What you are asked to do →
The entries below contain a line with "BT1: 7.4V (plus" and a line with "IC3 pin RST: AGND -> n1". Retype exactly everything from the first down to the second, both included, and nothing else.

Input data →
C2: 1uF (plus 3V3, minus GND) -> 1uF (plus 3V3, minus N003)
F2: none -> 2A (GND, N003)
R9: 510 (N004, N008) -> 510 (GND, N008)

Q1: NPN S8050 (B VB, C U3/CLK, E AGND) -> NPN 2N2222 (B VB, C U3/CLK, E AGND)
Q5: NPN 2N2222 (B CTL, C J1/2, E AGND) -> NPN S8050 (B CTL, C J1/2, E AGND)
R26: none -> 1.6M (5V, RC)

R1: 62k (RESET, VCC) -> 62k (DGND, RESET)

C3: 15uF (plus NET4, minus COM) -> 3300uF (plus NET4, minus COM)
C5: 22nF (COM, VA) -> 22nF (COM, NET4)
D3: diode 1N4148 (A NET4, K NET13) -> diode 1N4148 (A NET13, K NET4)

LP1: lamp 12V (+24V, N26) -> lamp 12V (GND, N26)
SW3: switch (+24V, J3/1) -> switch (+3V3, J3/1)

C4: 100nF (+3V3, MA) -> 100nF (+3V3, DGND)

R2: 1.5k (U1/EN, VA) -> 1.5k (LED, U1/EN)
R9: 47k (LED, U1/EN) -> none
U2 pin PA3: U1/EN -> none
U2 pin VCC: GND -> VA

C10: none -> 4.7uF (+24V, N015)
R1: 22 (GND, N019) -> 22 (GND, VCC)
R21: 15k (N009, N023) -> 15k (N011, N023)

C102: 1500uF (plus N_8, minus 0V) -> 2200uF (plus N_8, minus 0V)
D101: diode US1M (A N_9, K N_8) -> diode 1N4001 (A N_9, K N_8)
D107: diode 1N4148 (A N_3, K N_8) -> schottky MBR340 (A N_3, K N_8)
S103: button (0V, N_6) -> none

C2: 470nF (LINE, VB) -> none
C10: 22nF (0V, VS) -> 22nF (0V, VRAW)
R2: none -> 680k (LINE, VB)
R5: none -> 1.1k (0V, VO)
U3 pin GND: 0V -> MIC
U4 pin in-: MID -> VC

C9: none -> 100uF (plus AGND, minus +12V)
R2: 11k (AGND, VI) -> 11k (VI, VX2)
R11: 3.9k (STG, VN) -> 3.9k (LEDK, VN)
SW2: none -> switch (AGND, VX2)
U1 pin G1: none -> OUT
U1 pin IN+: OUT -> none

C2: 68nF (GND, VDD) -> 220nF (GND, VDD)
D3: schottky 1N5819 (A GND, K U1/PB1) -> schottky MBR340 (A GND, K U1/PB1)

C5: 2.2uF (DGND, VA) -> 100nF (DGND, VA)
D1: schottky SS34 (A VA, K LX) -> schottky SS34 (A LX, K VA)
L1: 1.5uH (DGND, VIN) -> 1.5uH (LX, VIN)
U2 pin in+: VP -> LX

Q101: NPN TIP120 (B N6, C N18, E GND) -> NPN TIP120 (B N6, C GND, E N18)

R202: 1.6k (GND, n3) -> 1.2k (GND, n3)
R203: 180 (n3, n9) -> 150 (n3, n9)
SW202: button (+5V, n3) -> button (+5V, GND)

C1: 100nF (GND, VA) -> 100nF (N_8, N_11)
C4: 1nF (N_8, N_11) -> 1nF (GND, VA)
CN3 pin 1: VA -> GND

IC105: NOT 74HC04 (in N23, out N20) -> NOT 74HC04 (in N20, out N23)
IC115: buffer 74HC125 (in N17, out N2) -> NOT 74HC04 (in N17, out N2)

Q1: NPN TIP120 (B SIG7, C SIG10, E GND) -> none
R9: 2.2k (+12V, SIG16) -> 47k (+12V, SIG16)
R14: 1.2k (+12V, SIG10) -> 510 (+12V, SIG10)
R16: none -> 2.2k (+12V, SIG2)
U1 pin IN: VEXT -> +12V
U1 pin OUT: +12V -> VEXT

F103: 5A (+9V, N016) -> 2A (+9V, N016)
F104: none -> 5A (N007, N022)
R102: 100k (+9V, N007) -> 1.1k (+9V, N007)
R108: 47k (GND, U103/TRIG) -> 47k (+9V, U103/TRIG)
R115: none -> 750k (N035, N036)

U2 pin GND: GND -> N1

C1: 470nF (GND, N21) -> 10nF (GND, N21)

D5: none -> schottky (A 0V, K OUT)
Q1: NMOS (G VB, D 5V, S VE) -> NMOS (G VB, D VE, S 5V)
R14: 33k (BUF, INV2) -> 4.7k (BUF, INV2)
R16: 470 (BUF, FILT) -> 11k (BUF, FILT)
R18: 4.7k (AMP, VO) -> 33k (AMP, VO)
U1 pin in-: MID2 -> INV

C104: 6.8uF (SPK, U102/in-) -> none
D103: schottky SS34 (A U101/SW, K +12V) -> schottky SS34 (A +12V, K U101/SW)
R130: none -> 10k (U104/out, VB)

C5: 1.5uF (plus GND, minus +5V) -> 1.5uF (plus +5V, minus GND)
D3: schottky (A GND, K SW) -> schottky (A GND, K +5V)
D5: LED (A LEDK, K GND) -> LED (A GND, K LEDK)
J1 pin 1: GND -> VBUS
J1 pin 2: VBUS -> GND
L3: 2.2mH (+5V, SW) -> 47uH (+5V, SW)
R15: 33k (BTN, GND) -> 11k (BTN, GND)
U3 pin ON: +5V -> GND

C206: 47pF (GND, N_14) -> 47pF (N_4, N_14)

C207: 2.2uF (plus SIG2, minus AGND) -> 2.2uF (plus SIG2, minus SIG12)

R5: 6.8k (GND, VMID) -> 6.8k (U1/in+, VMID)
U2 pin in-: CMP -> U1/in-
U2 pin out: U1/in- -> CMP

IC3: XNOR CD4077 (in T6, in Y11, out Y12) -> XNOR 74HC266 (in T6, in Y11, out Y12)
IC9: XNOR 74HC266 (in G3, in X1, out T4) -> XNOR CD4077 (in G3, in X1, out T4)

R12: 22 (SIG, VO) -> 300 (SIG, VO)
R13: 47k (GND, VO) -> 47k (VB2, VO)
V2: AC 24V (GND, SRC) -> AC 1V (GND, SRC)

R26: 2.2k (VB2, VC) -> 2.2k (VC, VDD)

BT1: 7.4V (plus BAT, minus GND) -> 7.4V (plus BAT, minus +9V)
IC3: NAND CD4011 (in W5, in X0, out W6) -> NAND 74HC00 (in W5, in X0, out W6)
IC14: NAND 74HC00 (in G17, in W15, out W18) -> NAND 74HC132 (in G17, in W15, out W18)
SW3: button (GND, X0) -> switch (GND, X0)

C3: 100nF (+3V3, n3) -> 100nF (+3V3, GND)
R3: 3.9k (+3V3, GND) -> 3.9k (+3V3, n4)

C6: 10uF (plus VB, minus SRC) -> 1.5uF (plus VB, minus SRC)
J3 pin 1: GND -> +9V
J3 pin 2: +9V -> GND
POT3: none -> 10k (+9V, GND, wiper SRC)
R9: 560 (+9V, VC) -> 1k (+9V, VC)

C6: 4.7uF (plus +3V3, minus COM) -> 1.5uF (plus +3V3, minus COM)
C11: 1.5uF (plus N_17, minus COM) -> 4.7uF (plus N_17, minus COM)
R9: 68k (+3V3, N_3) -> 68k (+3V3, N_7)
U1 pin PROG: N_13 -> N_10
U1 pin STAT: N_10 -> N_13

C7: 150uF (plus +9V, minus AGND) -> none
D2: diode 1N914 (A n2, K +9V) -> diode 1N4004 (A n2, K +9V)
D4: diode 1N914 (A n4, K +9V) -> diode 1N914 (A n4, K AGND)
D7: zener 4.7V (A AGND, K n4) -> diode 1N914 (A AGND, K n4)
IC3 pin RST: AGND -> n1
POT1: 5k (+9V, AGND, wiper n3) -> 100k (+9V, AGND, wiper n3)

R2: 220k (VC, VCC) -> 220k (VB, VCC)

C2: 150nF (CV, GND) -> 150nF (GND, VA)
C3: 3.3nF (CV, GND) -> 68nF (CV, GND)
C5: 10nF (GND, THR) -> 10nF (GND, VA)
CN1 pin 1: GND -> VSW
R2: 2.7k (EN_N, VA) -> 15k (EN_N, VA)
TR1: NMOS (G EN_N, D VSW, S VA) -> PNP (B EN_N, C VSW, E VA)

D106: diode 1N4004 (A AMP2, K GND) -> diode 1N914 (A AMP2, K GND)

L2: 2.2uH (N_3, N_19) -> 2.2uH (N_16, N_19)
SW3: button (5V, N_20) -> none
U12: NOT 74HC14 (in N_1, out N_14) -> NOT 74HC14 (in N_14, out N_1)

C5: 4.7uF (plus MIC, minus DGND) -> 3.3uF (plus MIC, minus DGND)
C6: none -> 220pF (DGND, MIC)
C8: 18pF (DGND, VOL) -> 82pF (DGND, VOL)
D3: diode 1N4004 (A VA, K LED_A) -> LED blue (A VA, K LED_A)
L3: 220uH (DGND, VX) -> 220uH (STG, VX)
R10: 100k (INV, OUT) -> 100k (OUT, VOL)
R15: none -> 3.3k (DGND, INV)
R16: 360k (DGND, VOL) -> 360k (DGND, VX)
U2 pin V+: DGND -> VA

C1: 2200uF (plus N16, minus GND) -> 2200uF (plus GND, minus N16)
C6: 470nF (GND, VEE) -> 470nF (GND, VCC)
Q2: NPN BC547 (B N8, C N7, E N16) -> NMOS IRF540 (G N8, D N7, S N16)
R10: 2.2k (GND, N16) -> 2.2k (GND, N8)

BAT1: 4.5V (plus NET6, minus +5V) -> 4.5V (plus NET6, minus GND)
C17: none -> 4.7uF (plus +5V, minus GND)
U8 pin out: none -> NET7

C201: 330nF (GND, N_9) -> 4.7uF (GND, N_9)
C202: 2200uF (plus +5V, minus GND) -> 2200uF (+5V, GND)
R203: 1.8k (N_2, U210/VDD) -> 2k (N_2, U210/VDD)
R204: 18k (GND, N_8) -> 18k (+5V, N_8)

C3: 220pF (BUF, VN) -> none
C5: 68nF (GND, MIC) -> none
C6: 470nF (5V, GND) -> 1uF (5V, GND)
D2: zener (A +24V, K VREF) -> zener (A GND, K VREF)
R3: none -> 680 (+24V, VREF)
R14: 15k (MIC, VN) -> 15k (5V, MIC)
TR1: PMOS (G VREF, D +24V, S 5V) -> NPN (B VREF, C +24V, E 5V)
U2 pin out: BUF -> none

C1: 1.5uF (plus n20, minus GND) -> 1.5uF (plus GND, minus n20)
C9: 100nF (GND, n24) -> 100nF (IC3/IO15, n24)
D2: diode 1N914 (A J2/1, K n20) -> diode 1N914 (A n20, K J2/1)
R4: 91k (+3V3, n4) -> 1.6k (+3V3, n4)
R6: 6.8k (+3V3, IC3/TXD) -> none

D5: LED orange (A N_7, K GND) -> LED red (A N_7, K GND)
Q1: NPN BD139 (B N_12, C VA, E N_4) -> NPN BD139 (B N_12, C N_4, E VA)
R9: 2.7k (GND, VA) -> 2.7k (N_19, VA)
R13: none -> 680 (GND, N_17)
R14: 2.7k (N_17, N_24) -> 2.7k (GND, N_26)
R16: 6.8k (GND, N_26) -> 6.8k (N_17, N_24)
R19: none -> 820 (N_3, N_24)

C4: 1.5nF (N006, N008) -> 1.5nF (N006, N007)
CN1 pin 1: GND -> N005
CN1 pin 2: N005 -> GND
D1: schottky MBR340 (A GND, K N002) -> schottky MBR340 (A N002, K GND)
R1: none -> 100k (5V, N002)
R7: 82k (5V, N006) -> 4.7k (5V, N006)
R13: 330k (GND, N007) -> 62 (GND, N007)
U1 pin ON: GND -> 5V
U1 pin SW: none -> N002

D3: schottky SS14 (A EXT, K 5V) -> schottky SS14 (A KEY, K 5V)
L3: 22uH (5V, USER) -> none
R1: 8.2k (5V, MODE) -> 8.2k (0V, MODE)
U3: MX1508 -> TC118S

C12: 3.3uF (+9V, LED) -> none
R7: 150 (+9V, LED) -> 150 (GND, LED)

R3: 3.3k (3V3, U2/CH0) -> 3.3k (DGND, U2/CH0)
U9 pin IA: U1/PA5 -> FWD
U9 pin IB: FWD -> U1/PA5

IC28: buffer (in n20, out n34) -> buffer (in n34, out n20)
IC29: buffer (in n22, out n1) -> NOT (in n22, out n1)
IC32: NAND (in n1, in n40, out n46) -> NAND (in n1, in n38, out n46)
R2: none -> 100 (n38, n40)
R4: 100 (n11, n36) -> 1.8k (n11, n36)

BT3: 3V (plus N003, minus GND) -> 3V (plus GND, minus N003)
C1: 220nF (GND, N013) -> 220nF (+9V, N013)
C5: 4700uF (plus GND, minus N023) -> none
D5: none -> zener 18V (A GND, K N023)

Solved exercise →
BT1: 7.4V (plus BAT, minus GND) -> 7.4V (plus BAT, minus +9V)
IC3: NAND CD4011 (in W5, in X0, out W6) -> NAND 74HC00 (in W5, in X0, out W6)
IC14: NAND 74HC00 (in G17, in W15, out W18) -> NAND 74HC132 (in G17, in W15, out W18)
SW3: button (GND, X0) -> switch (GND, X0)

C3: 100nF (+3V3, n3) -> 100nF (+3V3, GND)
R3: 3.9k (+3V3, GND) -> 3.9k (+3V3, n4)

C6: 10uF (plus VB, minus SRC) -> 1.5uF (plus VB, minus SRC)
J3 pin 1: GND -> +9V
J3 pin 2: +9V -> GND
POT3: none -> 10k (+9V, GND, wiper SRC)
R9: 560 (+9V, VC) -> 1k (+9V, VC)

C6: 4.7uF (plus +3V3, minus COM) -> 1.5uF (plus +3V3, minus COM)
C11: 1.5uF (plus N_17, minus COM) -> 4.7uF (plus N_17, minus COM)
R9: 68k (+3V3, N_3) -> 68k (+3V3, N_7)
U1 pin PROG: N_13 -> N_10
U1 pin STAT: N_10 -> N_13

C7: 150uF (plus +9V, minus AGND) -> none
D2: diode 1N914 (A n2, K +9V) -> diode 1N4004 (A n2, K +9V)
D4: diode 1N914 (A n4, K +9V) -> diode 1N914 (A n4, K AGND)
D7: zener 4.7V (A AGND, K n4) -> diode 1N914 (A AGND, K n4)
IC3 pin RST: AGND -> n1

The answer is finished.